— Begin —
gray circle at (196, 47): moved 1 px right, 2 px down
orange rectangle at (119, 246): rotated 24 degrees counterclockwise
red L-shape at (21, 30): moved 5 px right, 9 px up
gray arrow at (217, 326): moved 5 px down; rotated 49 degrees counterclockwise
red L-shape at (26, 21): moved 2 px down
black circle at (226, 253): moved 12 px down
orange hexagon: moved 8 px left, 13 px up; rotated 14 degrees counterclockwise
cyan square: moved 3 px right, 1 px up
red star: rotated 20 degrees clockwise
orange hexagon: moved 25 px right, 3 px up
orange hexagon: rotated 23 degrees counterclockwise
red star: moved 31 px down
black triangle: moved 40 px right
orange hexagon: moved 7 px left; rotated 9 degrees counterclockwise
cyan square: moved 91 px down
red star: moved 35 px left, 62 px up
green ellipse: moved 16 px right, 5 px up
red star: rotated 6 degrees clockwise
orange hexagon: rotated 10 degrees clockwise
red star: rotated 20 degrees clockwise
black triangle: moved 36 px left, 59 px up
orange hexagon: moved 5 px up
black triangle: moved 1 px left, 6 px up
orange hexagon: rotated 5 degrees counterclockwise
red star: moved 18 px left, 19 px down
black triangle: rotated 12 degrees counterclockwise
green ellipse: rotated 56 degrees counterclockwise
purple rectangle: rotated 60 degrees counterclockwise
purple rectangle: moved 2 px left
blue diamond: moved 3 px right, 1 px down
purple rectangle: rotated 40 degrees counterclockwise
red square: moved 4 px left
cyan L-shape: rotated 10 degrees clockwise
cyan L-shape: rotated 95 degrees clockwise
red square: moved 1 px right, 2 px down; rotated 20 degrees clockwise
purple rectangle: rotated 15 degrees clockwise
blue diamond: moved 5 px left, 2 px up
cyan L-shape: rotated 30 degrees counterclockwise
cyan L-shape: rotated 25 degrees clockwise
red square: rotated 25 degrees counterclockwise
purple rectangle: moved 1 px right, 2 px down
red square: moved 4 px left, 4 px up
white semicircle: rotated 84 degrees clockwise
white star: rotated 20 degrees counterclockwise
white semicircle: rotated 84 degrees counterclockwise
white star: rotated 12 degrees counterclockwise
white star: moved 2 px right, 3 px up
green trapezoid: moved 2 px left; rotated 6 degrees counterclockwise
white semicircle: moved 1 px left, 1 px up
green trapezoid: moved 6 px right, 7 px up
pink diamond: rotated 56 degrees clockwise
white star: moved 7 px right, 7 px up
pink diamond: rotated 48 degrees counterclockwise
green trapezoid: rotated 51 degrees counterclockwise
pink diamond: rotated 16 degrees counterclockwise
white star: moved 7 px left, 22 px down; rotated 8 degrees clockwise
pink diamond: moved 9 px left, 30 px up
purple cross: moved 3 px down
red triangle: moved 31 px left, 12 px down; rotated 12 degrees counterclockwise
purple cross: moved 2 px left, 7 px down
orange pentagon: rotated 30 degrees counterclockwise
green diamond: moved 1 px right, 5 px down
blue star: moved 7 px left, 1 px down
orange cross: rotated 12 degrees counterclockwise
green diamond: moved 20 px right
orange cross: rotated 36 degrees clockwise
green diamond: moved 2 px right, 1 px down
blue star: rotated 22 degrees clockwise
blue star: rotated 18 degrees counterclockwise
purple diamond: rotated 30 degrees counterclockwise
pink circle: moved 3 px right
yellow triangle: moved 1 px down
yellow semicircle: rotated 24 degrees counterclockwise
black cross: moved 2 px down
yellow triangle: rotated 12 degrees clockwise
— End —
Problem description:
List every line in the listing above that contains the string "trapezoid", matching case exactly.

Exercise response:
green trapezoid: moved 2 px left; rotated 6 degrees counterclockwise
green trapezoid: moved 6 px right, 7 px up
green trapezoid: rotated 51 degrees counterclockwise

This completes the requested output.